Assigned task:
When you reach the line with "none -> white camera [467,79,554,157]" in the records below, begin transcribing exactly and continue up to and including the line with "camera: 110 degrees left, 5 degrees down", leaving out every picture.

◇ ◇ ◇

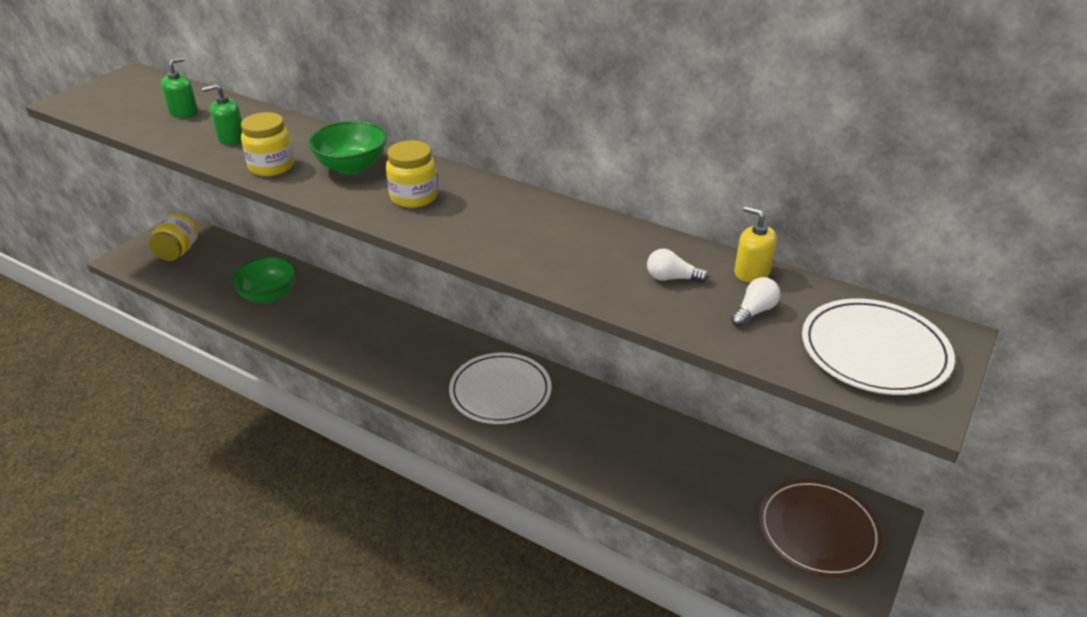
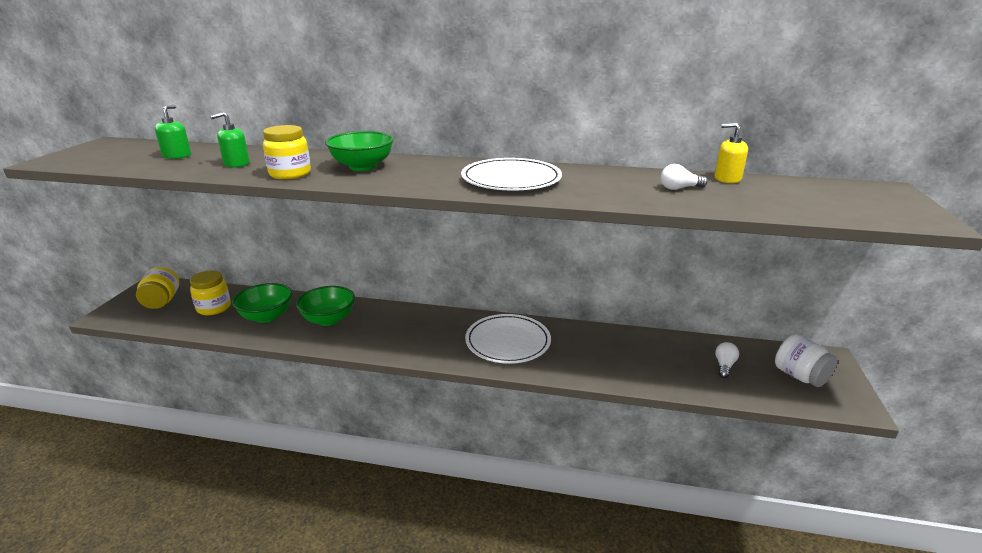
camera: 20 degrees left, 10 degrees down
yellow jar [386,140,438,208] -> yellow jar moved to [190,270,231,315]
white light bulb [731,277,780,327] -> white light bulb moved to [715,342,739,378]
brown plate [758,479,883,578] -> white jar [775,335,838,387]
white plate [802,299,955,395] -> white plate moved to [461,158,562,191]
none -> green bowl [296,286,355,326]

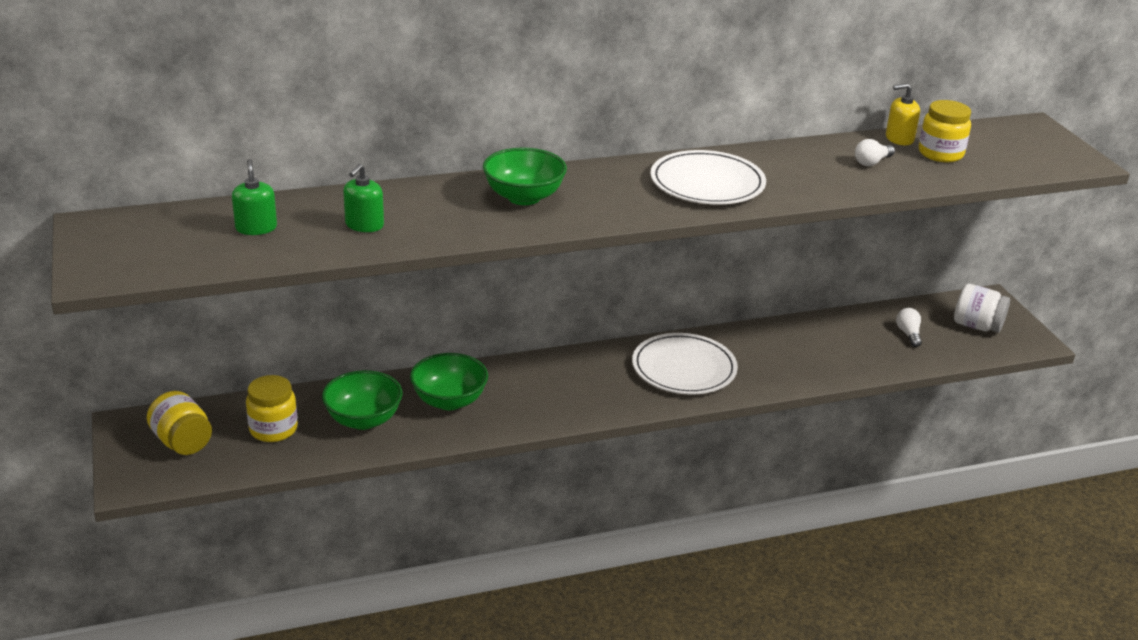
camera: 30 degrees left, 5 degrees up
yellow jar [263,125,311,179] -> yellow jar moved to [919,100,971,162]

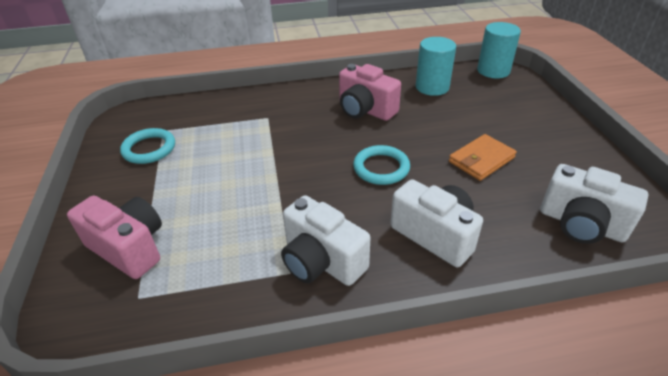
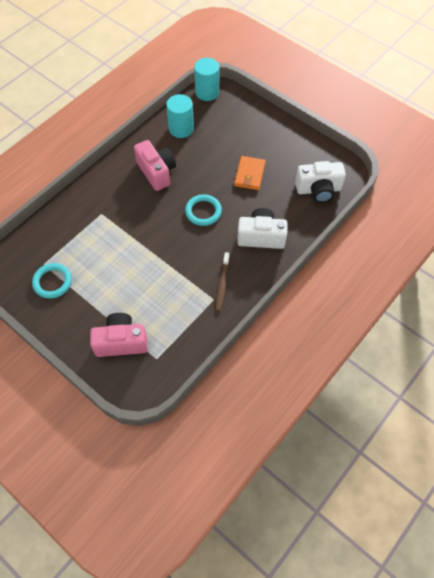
camera: 40 degrees left, 20 degrees up
white camera [281,195,370,286] -> brown toothbrush [215,252,230,311]
pink camera [339,64,401,121] -> pink camera turned 120 degrees counterclockwise [134,140,176,191]

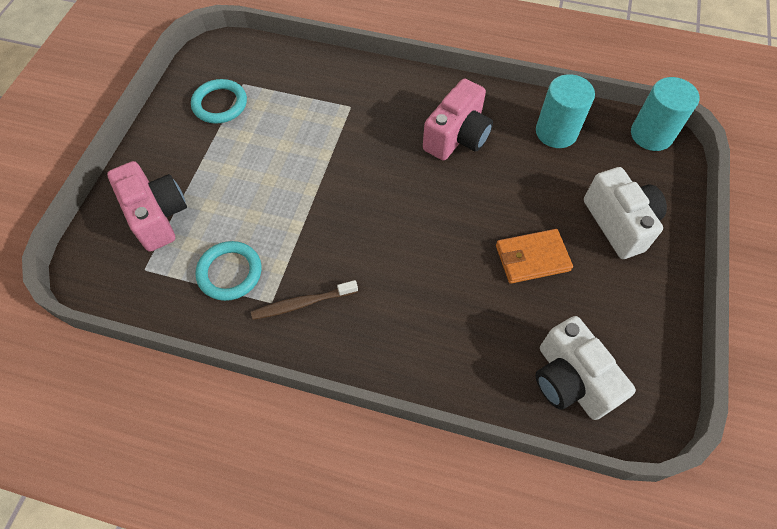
camera: 65 degrees right, 0 degrees up
turquoise ring [185,194,222,226] -> turquoise ring moved to [195,241,262,301]
white camera [237,208,288,249] -> white camera moved to [584,167,667,259]

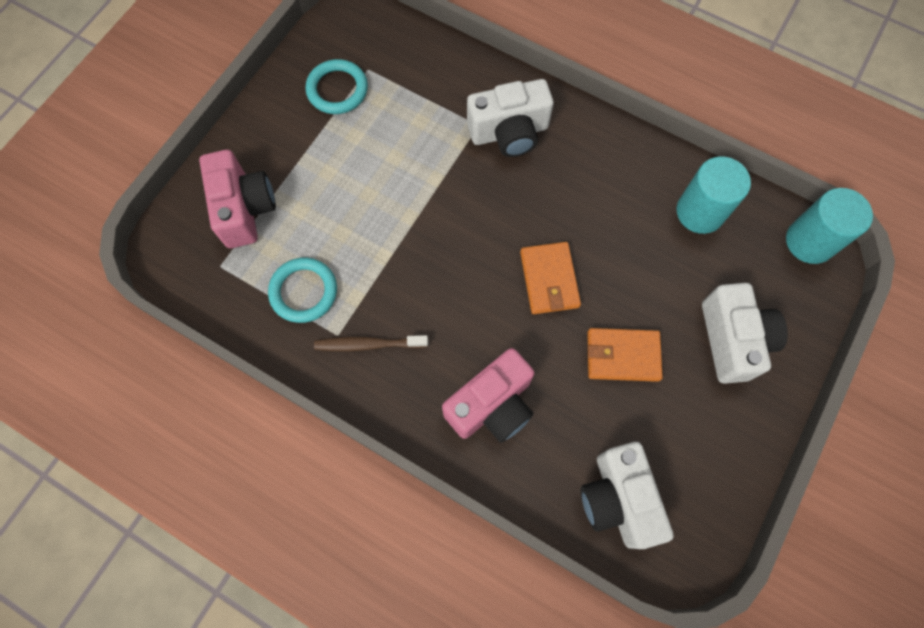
camera: 15 degrees right, 10 degrees up
pink camera [423,79,493,160] -> pink camera moved to [442,348,534,443]
none -> white camera [467,79,554,157]
none -> orange wallet [520,242,581,314]

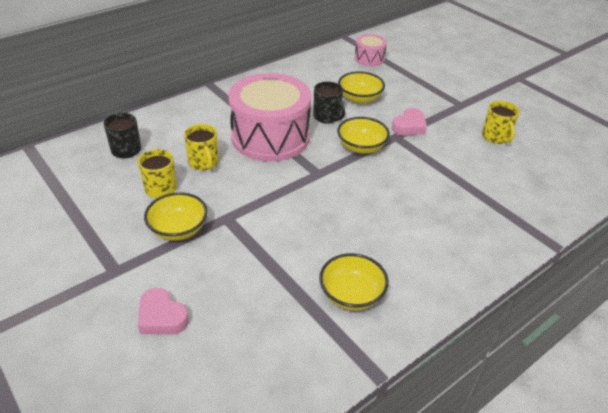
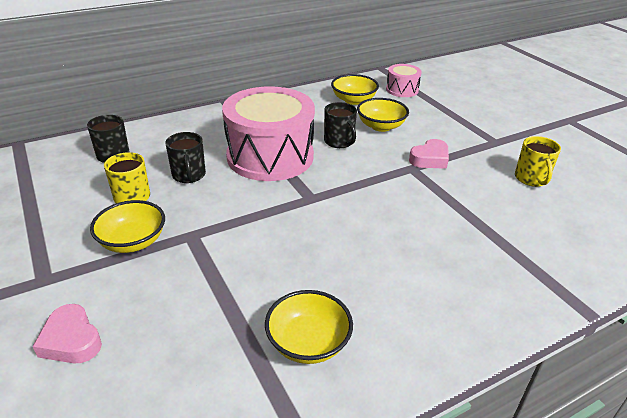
camera: 10 degrees right, 5 degrees down
yellow mug [184,124,219,171] -> black mug [165,132,206,183]
yellow bowl [337,117,390,154] -> yellow bowl moved to [331,74,379,105]

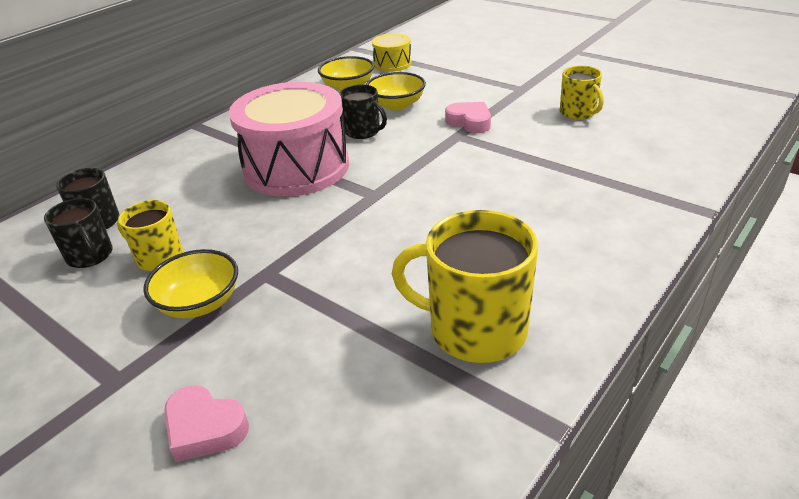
camera: 20 degrees left, 0 degrees up
black mug [165,132,206,183] -> black mug moved to [44,198,113,268]
yellow bowl [265,290,353,364] -> yellow mug [392,210,538,363]
pink drum [386,64,422,97] -> yellow drum [372,34,412,72]
pink heart [409,139,449,169] -> pink heart turned 75 degrees counterclockwise [445,102,491,133]

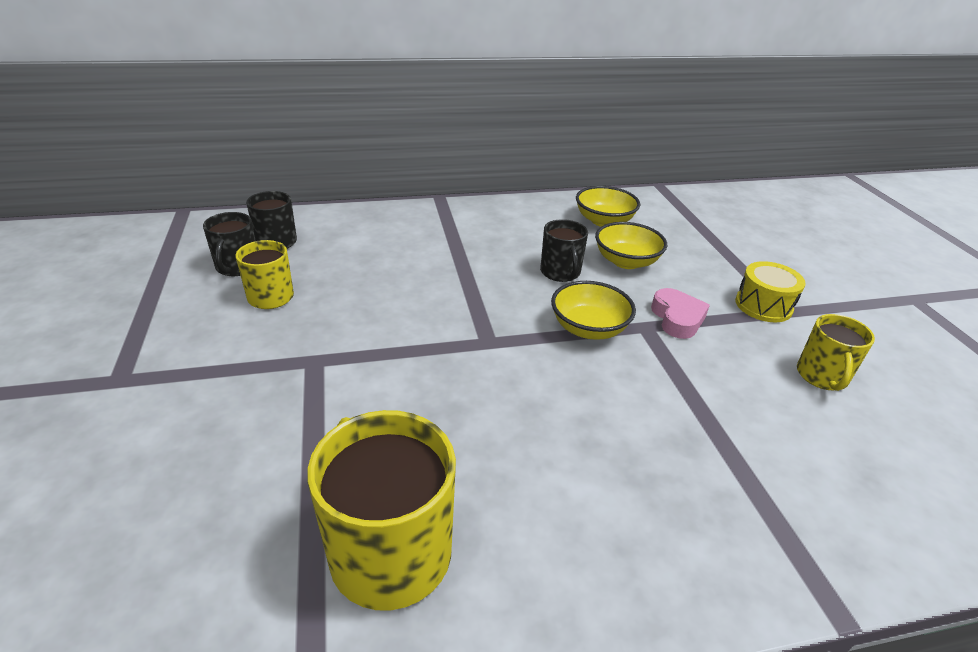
camera: 35 degrees right, 0 degrees up
yellow bowl [143,249,238,318] -> yellow bowl moved to [551,281,636,340]
pink heart [164,385,249,462] -> none
pink drum [229,82,349,197] -> none
yellow drum [372,34,412,72] -> yellow drum moved to [735,261,806,322]

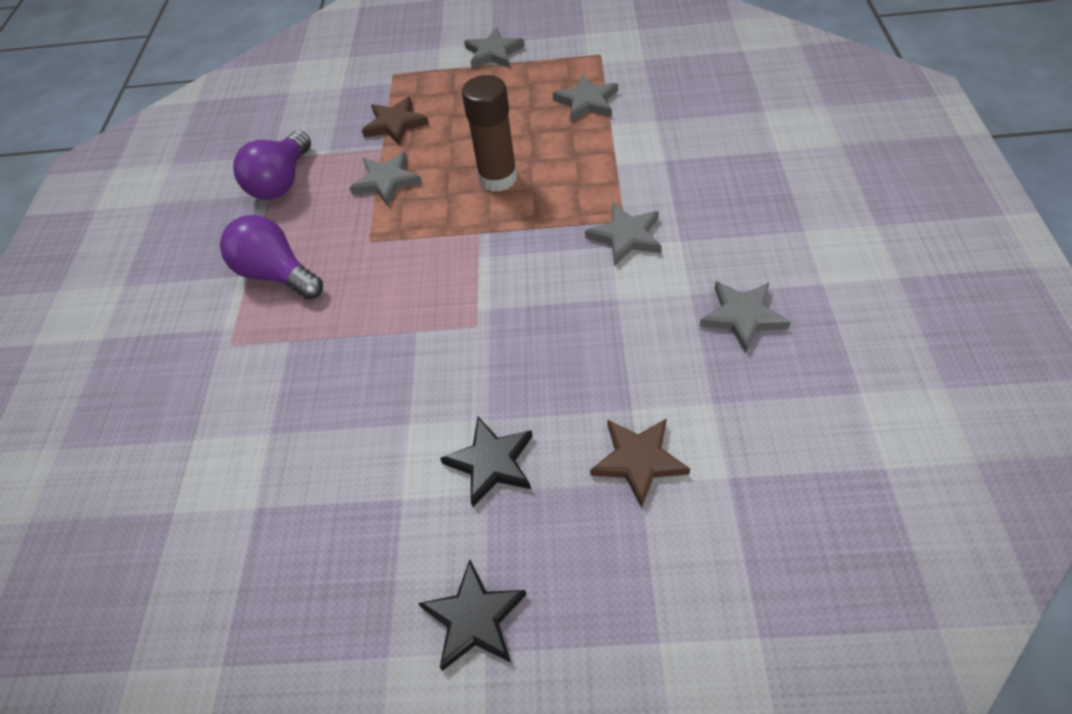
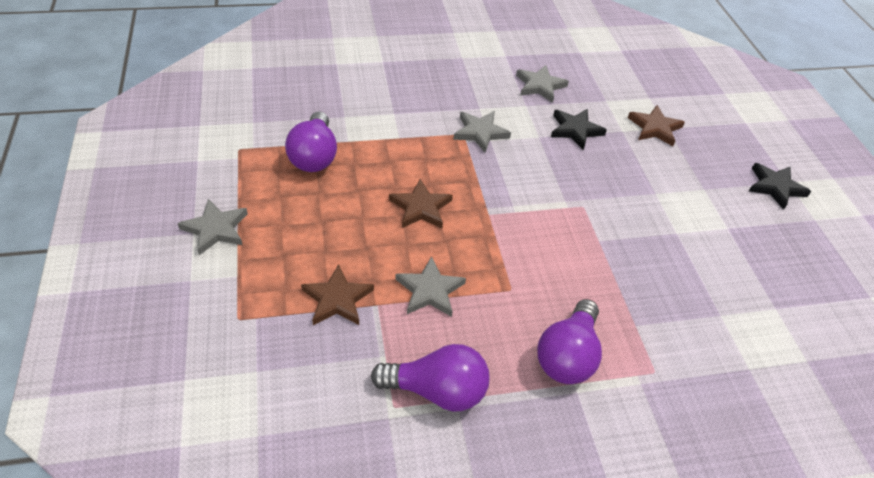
camera: 110 degrees left, 5 degrees down
black star [440,417,533,507] -> black star moved to [551,109,607,150]
brown glue stick [462,75,518,192] -> brown star [389,179,453,228]
grey star [553,74,618,122] -> purple light bulb [285,111,337,172]

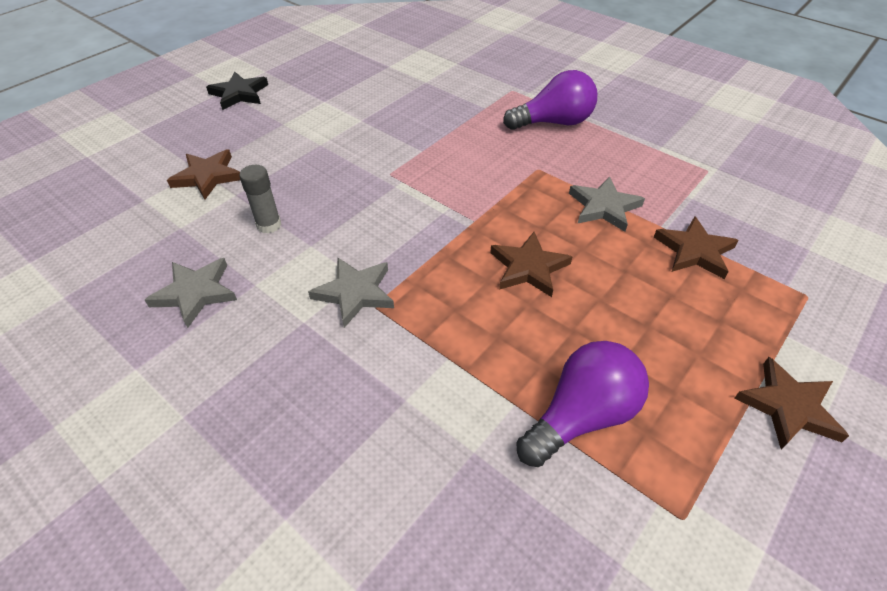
camera: 125 degrees left, 0 degrees up
grey star [178,199,248,255] -> brown star [734,357,849,449]
purple light bulb [371,344,489,411] -> none
black star [551,109,607,150] -> grey glue stick [239,165,282,233]

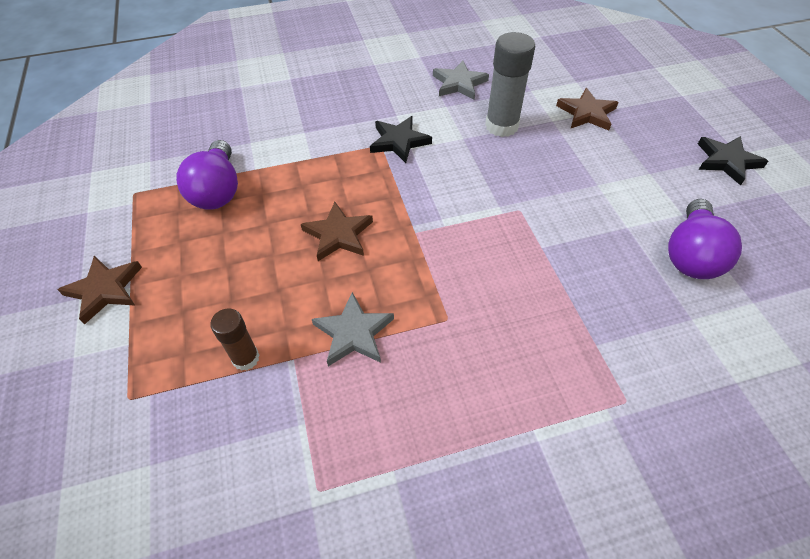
camera: 125 degrees right, 5 degrees up
grey glue stick [239,165,282,233] -> grey glue stick [485,32,535,137], size x1.71
grey star [308,257,394,328] -> black star [370,116,432,163]
purple light bulb [503,70,597,130] -> purple light bulb moved to [668,199,742,279]
brown star [654,216,739,279] -> brown glue stick [210,309,260,371]

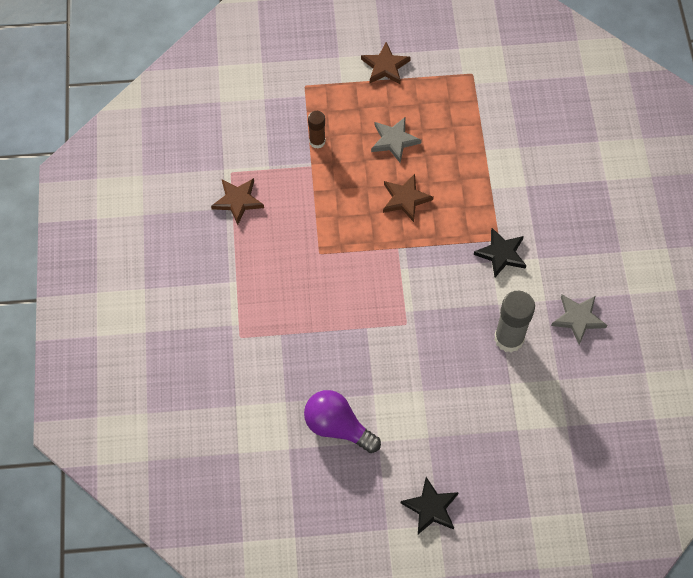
camera: 100 degrees right, 10 degrees up
purple light bulb [176,140,238,210] -> none
grey star [312,292,394,366] -> grey star moved to [371,117,422,163]
brown star [556,88,619,131] -> brown star moved to [211,178,264,225]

◇ ◇ ◇

Answer space:
none -> white camera [467,79,554,157]
none -> orange wallet [520,242,581,314]

camera: 10 degrees right, 5 degrees down
yellow mug [184,124,219,171] -> black mug [165,132,206,183]
yellow bowl [337,117,390,154] -> yellow bowl moved to [331,74,379,105]

camera: 20 degrees left, 0 degrees up
black mug [165,132,206,183] -> black mug moved to [44,198,113,268]
yellow bowl [265,290,353,364] -> yellow mug [392,210,538,363]
pink drum [386,64,422,97] -> yellow drum [372,34,412,72]
pink heart [409,139,449,169] -> pink heart turned 75 degrees counterclockwise [445,102,491,133]

camera: 35 degrees right, 0 degrees up
yellow bowl [143,249,238,318] -> yellow bowl moved to [551,281,636,340]
pink heart [164,385,249,462] -> none
pink drum [229,82,349,197] -> none
yellow drum [372,34,412,72] -> yellow drum moved to [735,261,806,322]

camera: 110 degrees left, 5 degrees down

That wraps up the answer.